Return copies of the lines below that mention "plus".

- INFORMATION PROVIDED
---

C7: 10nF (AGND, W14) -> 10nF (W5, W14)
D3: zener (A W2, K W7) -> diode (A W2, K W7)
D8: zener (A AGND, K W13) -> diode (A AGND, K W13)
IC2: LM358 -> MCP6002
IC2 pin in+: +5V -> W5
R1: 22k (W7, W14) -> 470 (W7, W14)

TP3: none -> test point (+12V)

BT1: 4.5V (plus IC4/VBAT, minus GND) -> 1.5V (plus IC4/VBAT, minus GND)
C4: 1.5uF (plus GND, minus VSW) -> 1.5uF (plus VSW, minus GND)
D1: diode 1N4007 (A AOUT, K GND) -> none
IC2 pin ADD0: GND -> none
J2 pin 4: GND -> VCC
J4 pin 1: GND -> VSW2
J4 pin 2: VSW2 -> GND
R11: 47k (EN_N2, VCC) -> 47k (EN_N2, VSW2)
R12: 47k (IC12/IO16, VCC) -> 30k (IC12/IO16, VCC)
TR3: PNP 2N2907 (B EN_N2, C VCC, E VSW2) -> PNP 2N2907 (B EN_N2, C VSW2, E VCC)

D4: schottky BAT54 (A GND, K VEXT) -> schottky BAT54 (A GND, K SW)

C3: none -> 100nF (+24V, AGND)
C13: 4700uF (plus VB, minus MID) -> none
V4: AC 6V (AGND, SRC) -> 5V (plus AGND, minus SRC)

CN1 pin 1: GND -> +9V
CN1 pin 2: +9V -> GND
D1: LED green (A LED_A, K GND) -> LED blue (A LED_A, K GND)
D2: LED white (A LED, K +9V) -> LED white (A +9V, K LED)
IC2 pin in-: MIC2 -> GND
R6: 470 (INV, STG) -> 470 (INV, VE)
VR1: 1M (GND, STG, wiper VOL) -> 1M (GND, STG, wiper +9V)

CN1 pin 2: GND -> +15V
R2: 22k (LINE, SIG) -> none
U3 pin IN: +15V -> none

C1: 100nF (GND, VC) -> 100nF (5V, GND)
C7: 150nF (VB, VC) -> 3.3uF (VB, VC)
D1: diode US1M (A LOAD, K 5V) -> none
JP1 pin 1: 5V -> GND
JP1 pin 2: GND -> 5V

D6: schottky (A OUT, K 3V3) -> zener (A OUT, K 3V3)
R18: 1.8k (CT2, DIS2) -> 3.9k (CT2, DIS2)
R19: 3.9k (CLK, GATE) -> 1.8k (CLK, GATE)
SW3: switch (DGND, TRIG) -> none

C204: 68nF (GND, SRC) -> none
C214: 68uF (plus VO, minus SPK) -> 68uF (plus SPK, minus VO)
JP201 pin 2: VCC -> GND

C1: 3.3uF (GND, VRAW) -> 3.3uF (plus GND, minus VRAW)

---

- EXERCISE RESULT
BT1: 4.5V (plus IC4/VBAT, minus GND) -> 1.5V (plus IC4/VBAT, minus GND)
C4: 1.5uF (plus GND, minus VSW) -> 1.5uF (plus VSW, minus GND)
C13: 4700uF (plus VB, minus MID) -> none
V4: AC 6V (AGND, SRC) -> 5V (plus AGND, minus SRC)
C214: 68uF (plus VO, minus SPK) -> 68uF (plus SPK, minus VO)
C1: 3.3uF (GND, VRAW) -> 3.3uF (plus GND, minus VRAW)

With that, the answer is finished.